--- START ---
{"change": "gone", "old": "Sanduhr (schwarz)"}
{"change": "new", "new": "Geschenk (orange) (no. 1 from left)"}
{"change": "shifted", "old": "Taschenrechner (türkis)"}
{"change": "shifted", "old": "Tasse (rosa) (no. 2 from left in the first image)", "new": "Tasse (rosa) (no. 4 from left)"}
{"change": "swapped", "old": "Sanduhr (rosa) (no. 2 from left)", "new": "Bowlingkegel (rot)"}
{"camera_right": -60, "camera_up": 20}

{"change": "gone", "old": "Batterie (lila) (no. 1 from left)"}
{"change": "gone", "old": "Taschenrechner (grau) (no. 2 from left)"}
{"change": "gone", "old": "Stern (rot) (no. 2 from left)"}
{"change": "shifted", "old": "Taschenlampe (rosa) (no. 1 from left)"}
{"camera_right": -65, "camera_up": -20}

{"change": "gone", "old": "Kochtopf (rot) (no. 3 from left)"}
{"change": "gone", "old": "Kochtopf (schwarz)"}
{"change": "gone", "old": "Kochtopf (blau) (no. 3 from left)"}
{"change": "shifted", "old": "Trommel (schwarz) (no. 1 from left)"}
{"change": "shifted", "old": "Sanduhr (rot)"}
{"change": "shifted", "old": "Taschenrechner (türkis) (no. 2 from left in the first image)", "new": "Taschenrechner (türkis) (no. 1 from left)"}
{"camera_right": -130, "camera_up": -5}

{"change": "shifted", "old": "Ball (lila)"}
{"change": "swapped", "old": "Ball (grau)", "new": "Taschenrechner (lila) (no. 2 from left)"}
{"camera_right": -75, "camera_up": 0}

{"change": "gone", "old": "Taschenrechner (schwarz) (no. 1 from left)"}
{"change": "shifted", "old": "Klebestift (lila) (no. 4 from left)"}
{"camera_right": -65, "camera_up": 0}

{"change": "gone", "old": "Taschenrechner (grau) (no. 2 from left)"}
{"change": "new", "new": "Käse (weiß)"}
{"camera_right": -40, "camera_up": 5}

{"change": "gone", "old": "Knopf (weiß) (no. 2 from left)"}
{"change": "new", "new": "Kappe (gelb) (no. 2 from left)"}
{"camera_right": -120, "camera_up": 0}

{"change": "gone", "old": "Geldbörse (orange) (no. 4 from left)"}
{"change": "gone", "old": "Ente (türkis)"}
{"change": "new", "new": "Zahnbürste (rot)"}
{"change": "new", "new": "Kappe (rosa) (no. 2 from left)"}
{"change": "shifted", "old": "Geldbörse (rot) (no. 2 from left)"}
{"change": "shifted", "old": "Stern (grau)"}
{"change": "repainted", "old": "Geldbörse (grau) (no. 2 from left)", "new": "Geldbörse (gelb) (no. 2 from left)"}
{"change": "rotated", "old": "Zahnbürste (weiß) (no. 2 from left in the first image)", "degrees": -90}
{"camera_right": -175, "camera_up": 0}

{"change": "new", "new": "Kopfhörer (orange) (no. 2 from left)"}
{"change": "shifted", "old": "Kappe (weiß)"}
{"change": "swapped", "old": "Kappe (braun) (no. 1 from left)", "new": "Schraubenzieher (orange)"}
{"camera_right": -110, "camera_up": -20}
--- END ---
Exercise |
Restate the data in full so that no line differs from the original.

Written solution |
{"change": "gone", "old": "Sanduhr (schwarz)"}
{"change": "new", "new": "Geschenk (orange) (no. 1 from left)"}
{"change": "shifted", "old": "Taschenrechner (türkis)"}
{"change": "shifted", "old": "Tasse (rosa) (no. 2 from left in the first image)", "new": "Tasse (rosa) (no. 4 from left)"}
{"change": "swapped", "old": "Sanduhr (rosa) (no. 2 from left)", "new": "Bowlingkegel (rot)"}
{"camera_right": -60, "camera_up": 20}

{"change": "gone", "old": "Batterie (lila) (no. 1 from left)"}
{"change": "gone", "old": "Taschenrechner (grau) (no. 2 from left)"}
{"change": "gone", "old": "Stern (rot) (no. 2 from left)"}
{"change": "shifted", "old": "Taschenlampe (rosa) (no. 1 from left)"}
{"camera_right": -65, "camera_up": -20}

{"change": "gone", "old": "Kochtopf (rot) (no. 3 from left)"}
{"change": "gone", "old": "Kochtopf (schwarz)"}
{"change": "gone", "old": "Kochtopf (blau) (no. 3 from left)"}
{"change": "shifted", "old": "Trommel (schwarz) (no. 1 from left)"}
{"change": "shifted", "old": "Sanduhr (rot)"}
{"change": "shifted", "old": "Taschenrechner (türkis) (no. 2 from left in the first image)", "new": "Taschenrechner (türkis) (no. 1 from left)"}
{"camera_right": -130, "camera_up": -5}

{"change": "shifted", "old": "Ball (lila)"}
{"change": "swapped", "old": "Ball (grau)", "new": "Taschenrechner (lila) (no. 2 from left)"}
{"camera_right": -75, "camera_up": 0}

{"change": "gone", "old": "Taschenrechner (schwarz) (no. 1 from left)"}
{"change": "shifted", "old": "Klebestift (lila) (no. 4 from left)"}
{"camera_right": -65, "camera_up": 0}

{"change": "gone", "old": "Taschenrechner (grau) (no. 2 from left)"}
{"change": "new", "new": "Käse (weiß)"}
{"camera_right": -40, "camera_up": 5}

{"change": "gone", "old": "Knopf (weiß) (no. 2 from left)"}
{"change": "new", "new": "Kappe (gelb) (no. 2 from left)"}
{"camera_right": -120, "camera_up": 0}

{"change": "gone", "old": "Geldbörse (orange) (no. 4 from left)"}
{"change": "gone", "old": "Ente (türkis)"}
{"change": "new", "new": "Zahnbürste (rot)"}
{"change": "new", "new": "Kappe (rosa) (no. 2 from left)"}
{"change": "shifted", "old": "Geldbörse (rot) (no. 2 from left)"}
{"change": "shifted", "old": "Stern (grau)"}
{"change": "repainted", "old": "Geldbörse (grau) (no. 2 from left)", "new": "Geldbörse (gelb) (no. 2 from left)"}
{"change": "rotated", "old": "Zahnbürste (weiß) (no. 2 from left in the first image)", "degrees": -90}
{"camera_right": -175, "camera_up": 0}

{"change": "new", "new": "Kopfhörer (orange) (no. 2 from left)"}
{"change": "shifted", "old": "Kappe (weiß)"}
{"change": "swapped", "old": "Kappe (braun) (no. 1 from left)", "new": "Schraubenzieher (orange)"}
{"camera_right": -110, "camera_up": -20}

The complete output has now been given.